*Problem statement*. Word-for-word transcription needed. Include every entry below but no pictures.

● ● ● ● ● ● ●

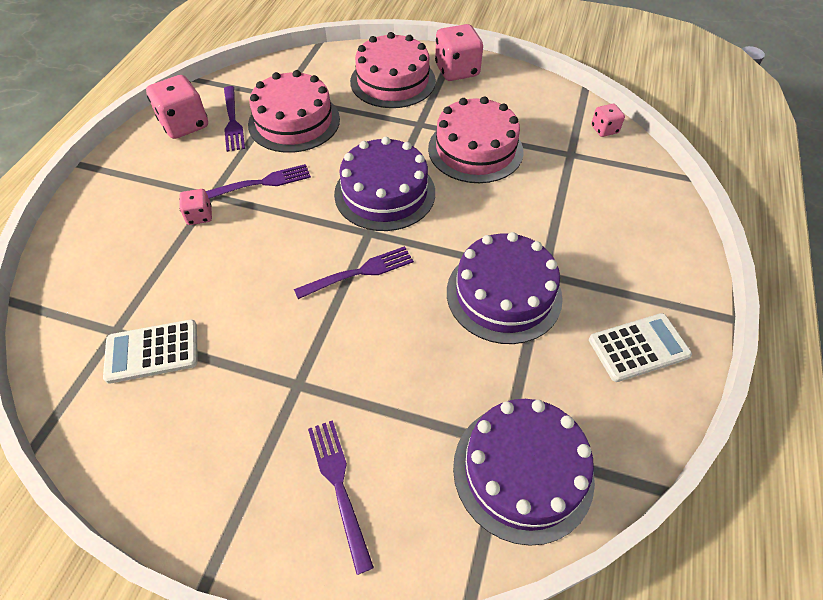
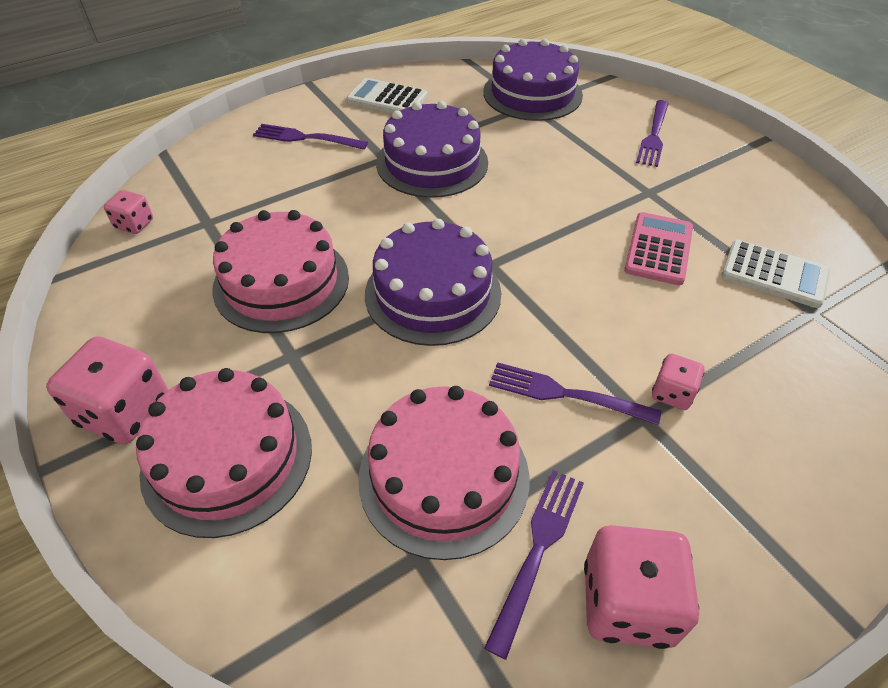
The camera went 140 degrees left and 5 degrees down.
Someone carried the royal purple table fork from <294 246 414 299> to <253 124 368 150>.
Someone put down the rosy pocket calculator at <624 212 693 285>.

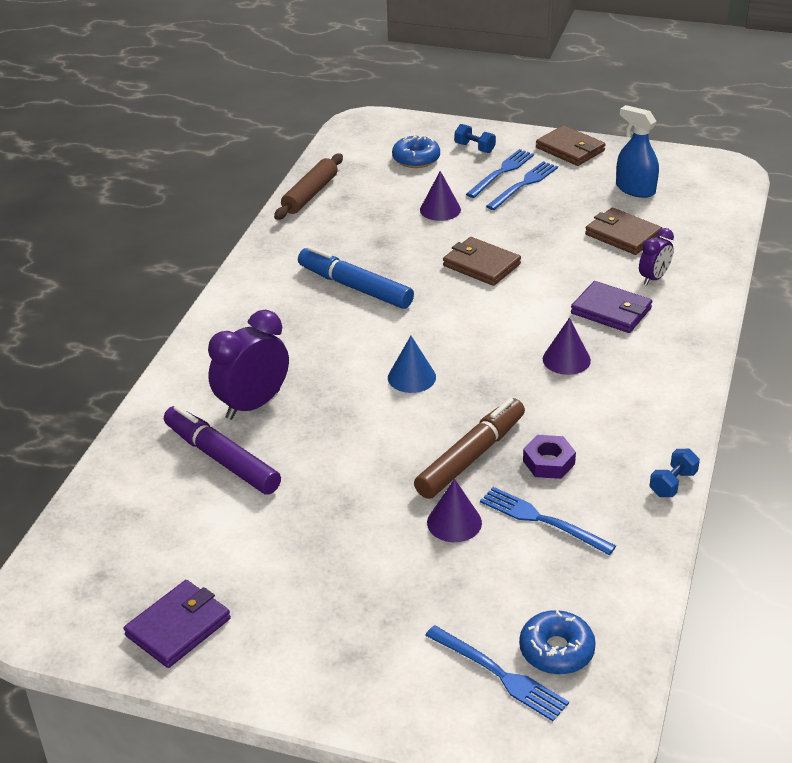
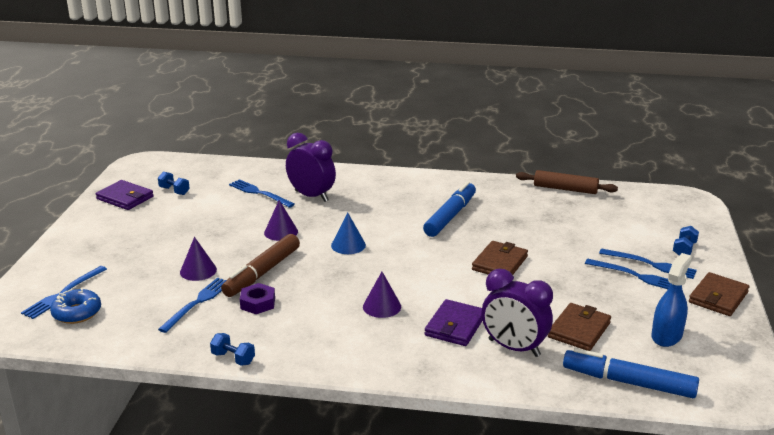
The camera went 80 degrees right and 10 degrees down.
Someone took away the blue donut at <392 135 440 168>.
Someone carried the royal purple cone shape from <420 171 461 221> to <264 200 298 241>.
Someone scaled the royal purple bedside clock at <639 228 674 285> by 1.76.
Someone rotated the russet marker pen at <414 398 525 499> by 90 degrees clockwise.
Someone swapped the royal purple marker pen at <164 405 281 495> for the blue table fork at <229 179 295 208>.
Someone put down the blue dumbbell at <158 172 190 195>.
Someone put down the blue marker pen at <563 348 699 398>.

● ● ● ● ● ● ●

*Result of this exercise*.
The camera went 140 degrees left and 5 degrees down.
Someone carried the royal purple table fork from <294 246 414 299> to <253 124 368 150>.
Someone put down the rosy pocket calculator at <624 212 693 285>.

The camera went 80 degrees right and 10 degrees down.
Someone took away the blue donut at <392 135 440 168>.
Someone carried the royal purple cone shape from <420 171 461 221> to <264 200 298 241>.
Someone scaled the royal purple bedside clock at <639 228 674 285> by 1.76.
Someone rotated the russet marker pen at <414 398 525 499> by 90 degrees clockwise.
Someone swapped the royal purple marker pen at <164 405 281 495> for the blue table fork at <229 179 295 208>.
Someone put down the blue dumbbell at <158 172 190 195>.
Someone put down the blue marker pen at <563 348 699 398>.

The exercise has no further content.